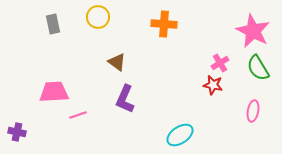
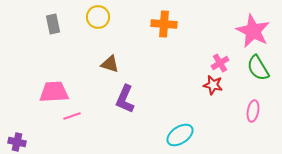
brown triangle: moved 7 px left, 2 px down; rotated 18 degrees counterclockwise
pink line: moved 6 px left, 1 px down
purple cross: moved 10 px down
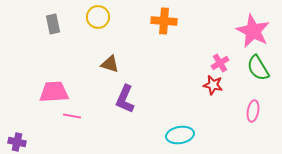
orange cross: moved 3 px up
pink line: rotated 30 degrees clockwise
cyan ellipse: rotated 24 degrees clockwise
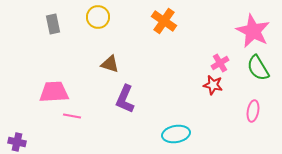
orange cross: rotated 30 degrees clockwise
cyan ellipse: moved 4 px left, 1 px up
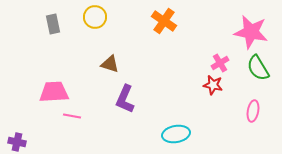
yellow circle: moved 3 px left
pink star: moved 2 px left, 1 px down; rotated 16 degrees counterclockwise
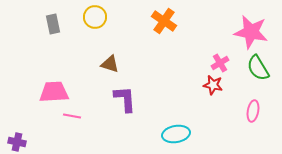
purple L-shape: rotated 152 degrees clockwise
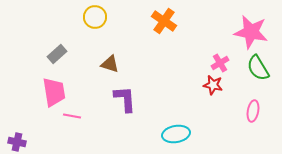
gray rectangle: moved 4 px right, 30 px down; rotated 60 degrees clockwise
pink trapezoid: rotated 84 degrees clockwise
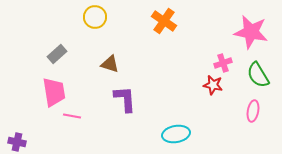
pink cross: moved 3 px right; rotated 12 degrees clockwise
green semicircle: moved 7 px down
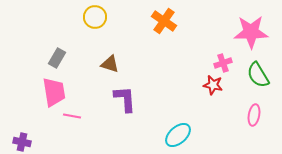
pink star: rotated 12 degrees counterclockwise
gray rectangle: moved 4 px down; rotated 18 degrees counterclockwise
pink ellipse: moved 1 px right, 4 px down
cyan ellipse: moved 2 px right, 1 px down; rotated 32 degrees counterclockwise
purple cross: moved 5 px right
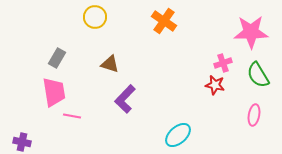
red star: moved 2 px right
purple L-shape: rotated 132 degrees counterclockwise
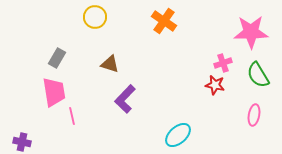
pink line: rotated 66 degrees clockwise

======

» WHAT TO PRODUCE
Rewrite all the lines above, replacing "pink line" with "magenta line" everywhere it appears and keeping everything else the same. Leave the pictures out of your answer.

» TASK ANSWER
brown triangle: moved 7 px left, 2 px down; rotated 18 degrees counterclockwise
magenta line: moved 6 px left, 1 px down
purple cross: moved 10 px down
orange cross: moved 3 px up
magenta line: rotated 30 degrees clockwise
cyan ellipse: rotated 24 degrees clockwise
orange cross: rotated 30 degrees clockwise
cyan ellipse: moved 4 px left, 1 px up
yellow circle: moved 3 px left
pink star: moved 2 px left, 1 px down; rotated 16 degrees counterclockwise
purple L-shape: rotated 152 degrees clockwise
gray rectangle: moved 4 px right, 30 px down; rotated 60 degrees clockwise
pink trapezoid: rotated 84 degrees clockwise
pink cross: moved 3 px right; rotated 12 degrees clockwise
green semicircle: moved 7 px down
pink star: rotated 12 degrees counterclockwise
gray rectangle: moved 4 px down; rotated 18 degrees counterclockwise
pink ellipse: moved 1 px right, 4 px down
cyan ellipse: moved 2 px right, 1 px down; rotated 32 degrees counterclockwise
purple cross: moved 5 px right
red star: moved 2 px right
purple L-shape: rotated 132 degrees counterclockwise
magenta line: rotated 66 degrees clockwise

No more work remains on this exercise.